Exercise brief
Everything from the line with "white teapot: 7 -> 5" through the last line of the records below should be copied exactly, both ends included.

Records shown
_ _ _ _
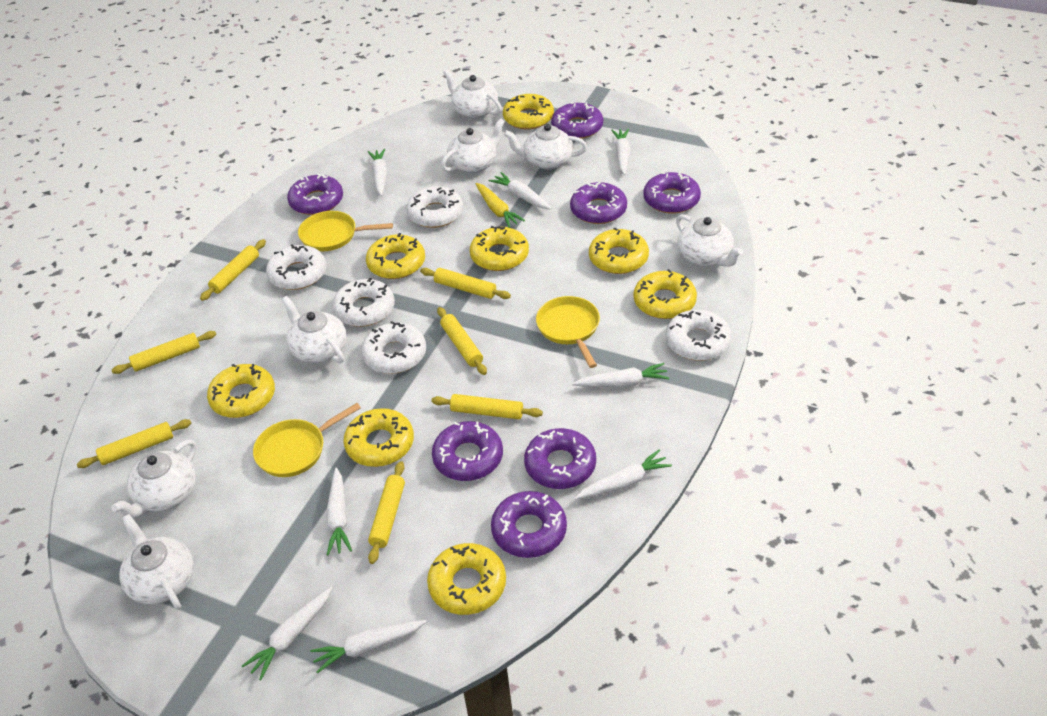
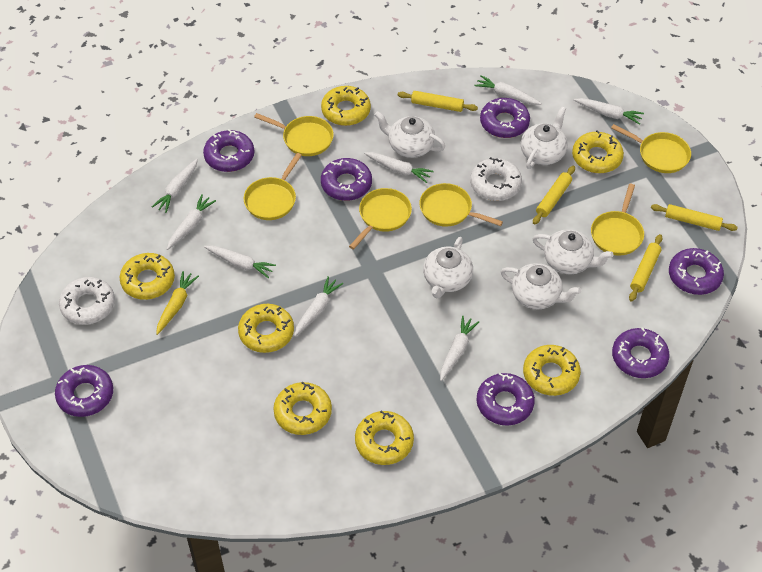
white donut: 5 -> 2
white teapot: 7 -> 5
yellow donut: 8 -> 7
yellow pan: 3 -> 6
yellow rolling pin: 7 -> 4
_ _ _ _
Answer to the problem
white teapot: 7 -> 5
yellow donut: 8 -> 7
yellow pan: 3 -> 6
yellow rolling pin: 7 -> 4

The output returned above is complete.